▶ [Collection entries]
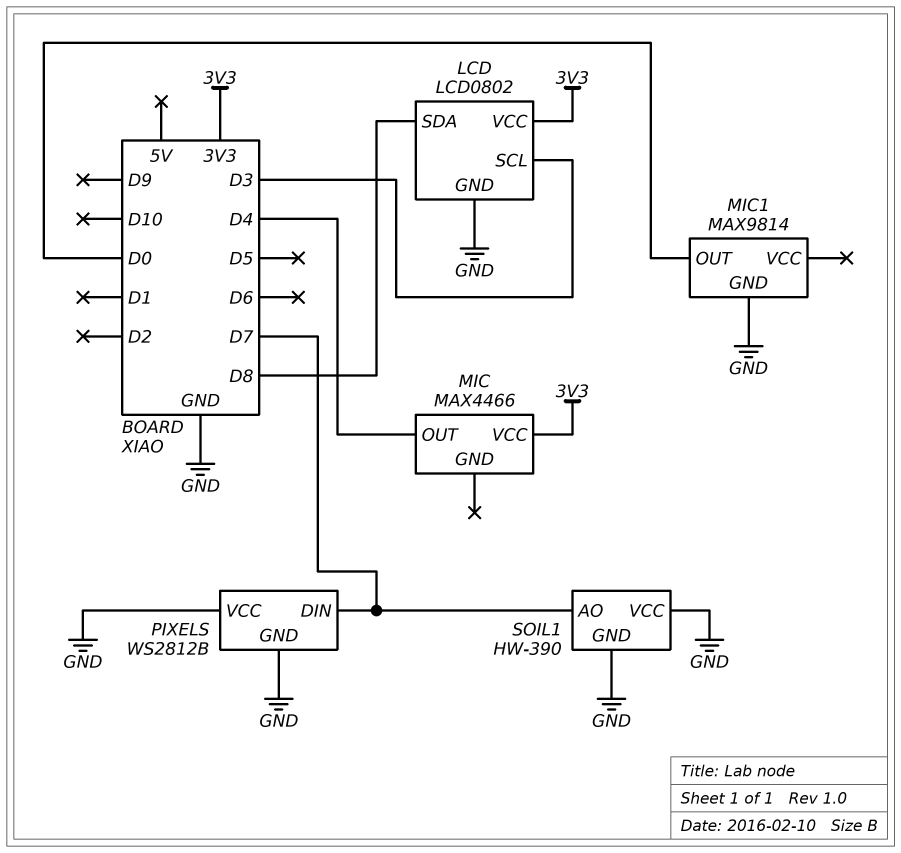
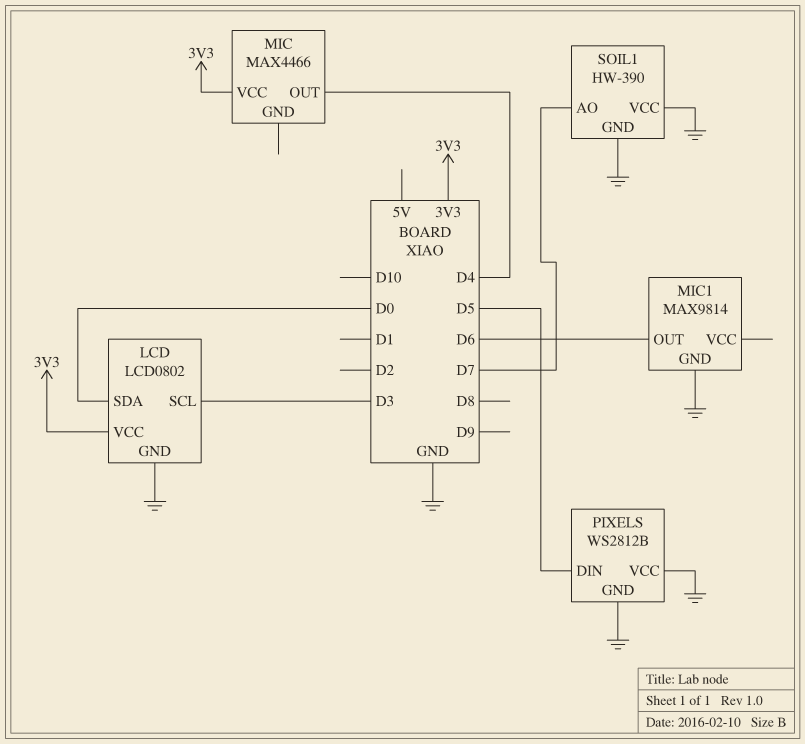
LCD pin SDA: D8 -> D0
MIC1 pin OUT: D0 -> D6
PIXELS pin DIN: D7 -> D5

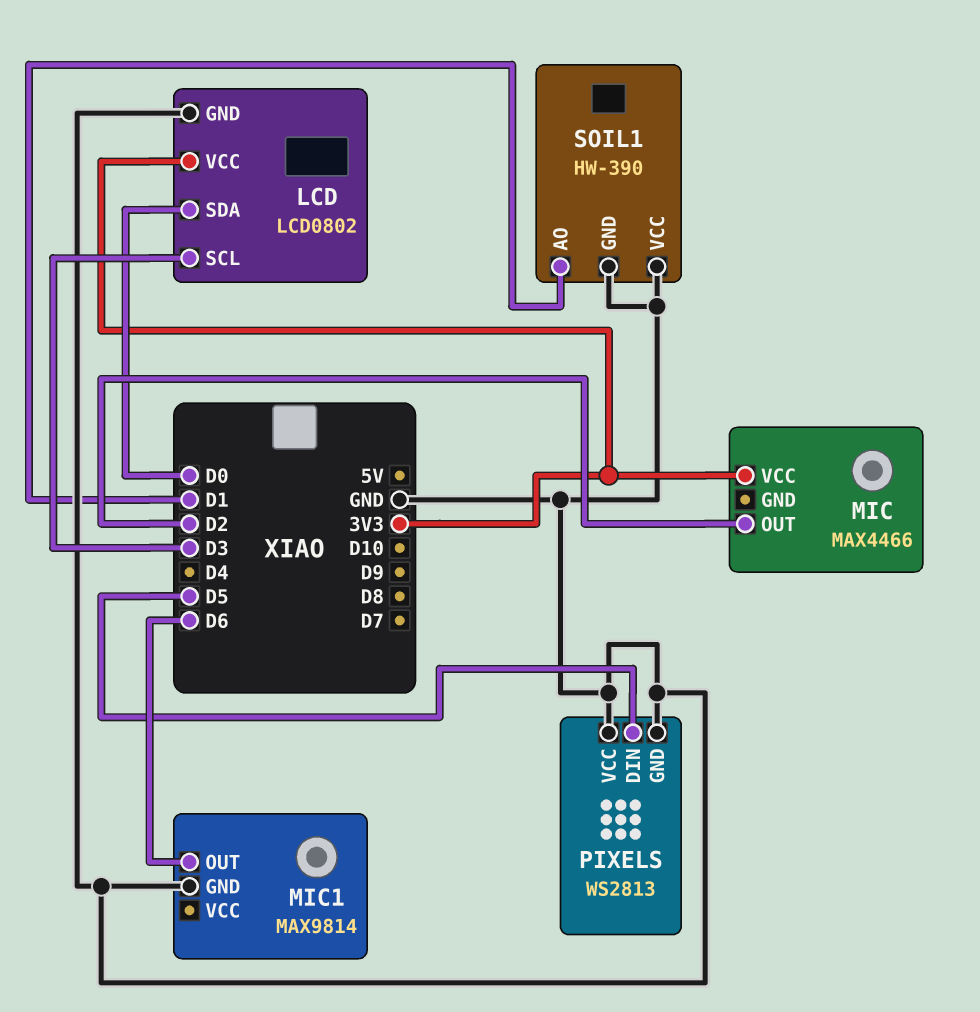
MIC pin OUT: D4 -> D2
PIXELS: WS2812B -> WS2813
SOIL1 pin AO: D7 -> D1

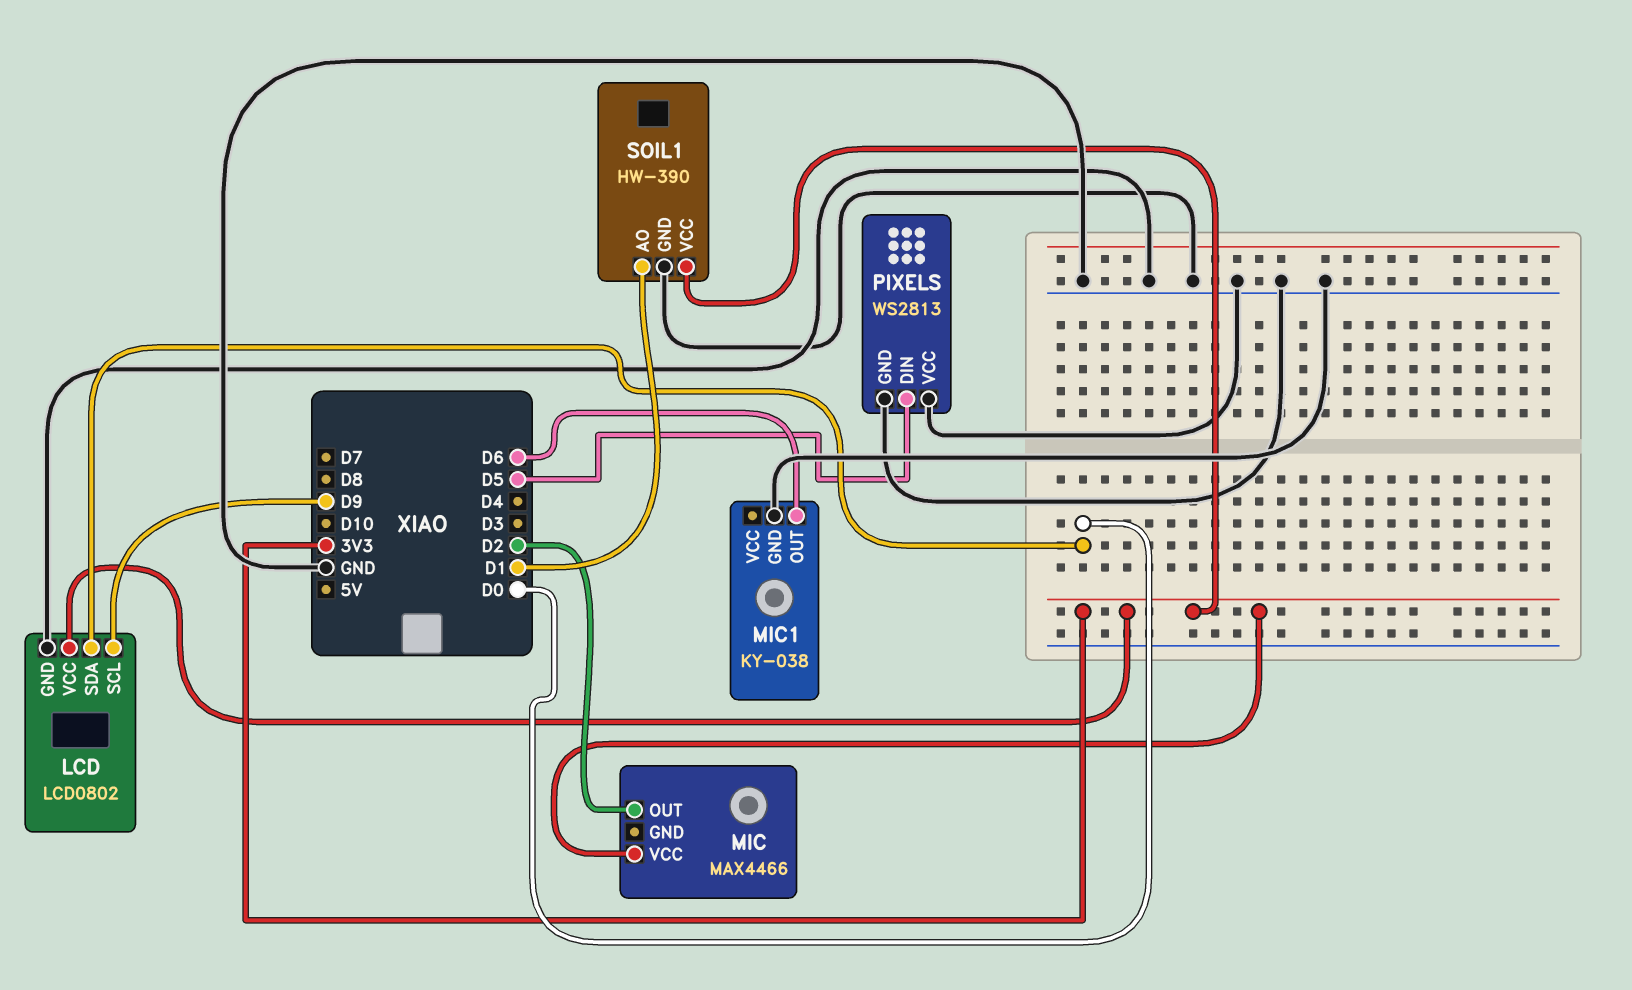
LCD pin SCL: D3 -> D9
MIC1: MAX9814 -> KY-038
SOIL1 pin VCC: GND -> 3V3

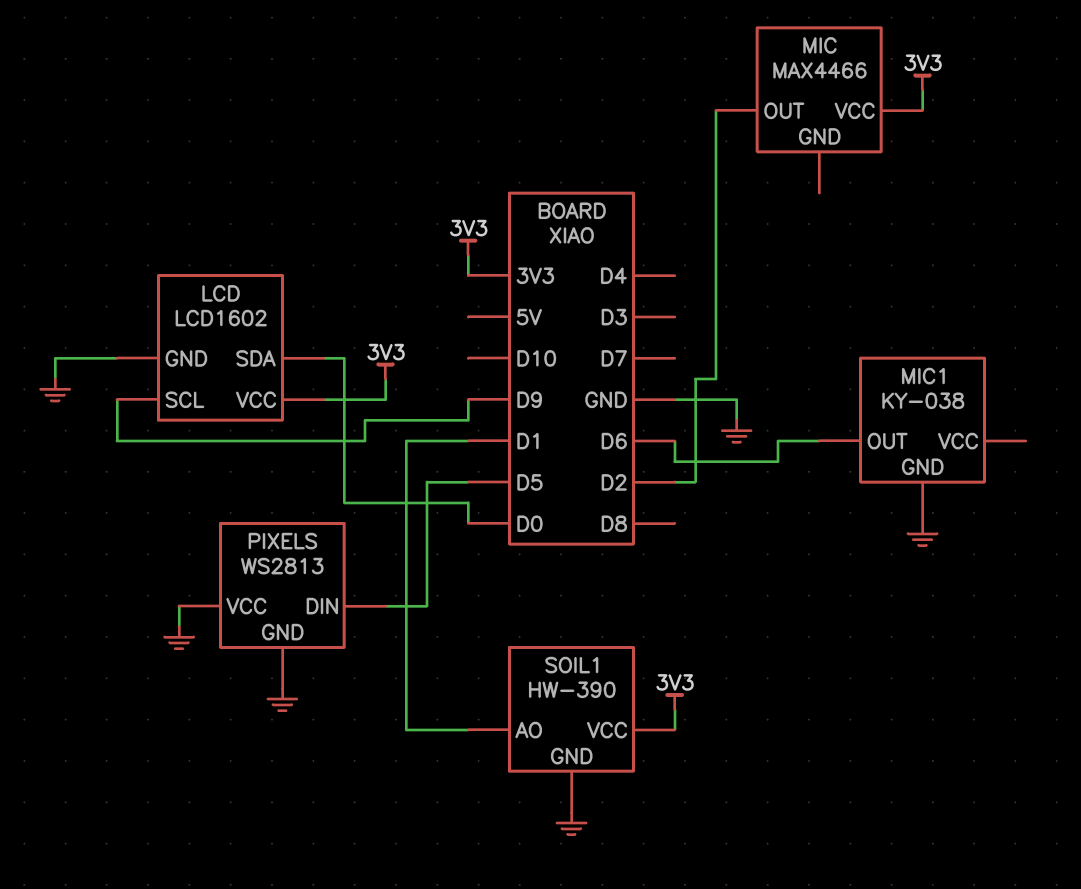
LCD: LCD0802 -> LCD1602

▶ [Assignment] Write out exactly, please, the lines that start at the one containing "SOIL1 pin AO: D7 -> D1" and run through the final line of the entries, both included, leaving pictures out.

▶ [Task output]
SOIL1 pin AO: D7 -> D1

LCD pin SCL: D3 -> D9
MIC1: MAX9814 -> KY-038
SOIL1 pin VCC: GND -> 3V3

LCD: LCD0802 -> LCD1602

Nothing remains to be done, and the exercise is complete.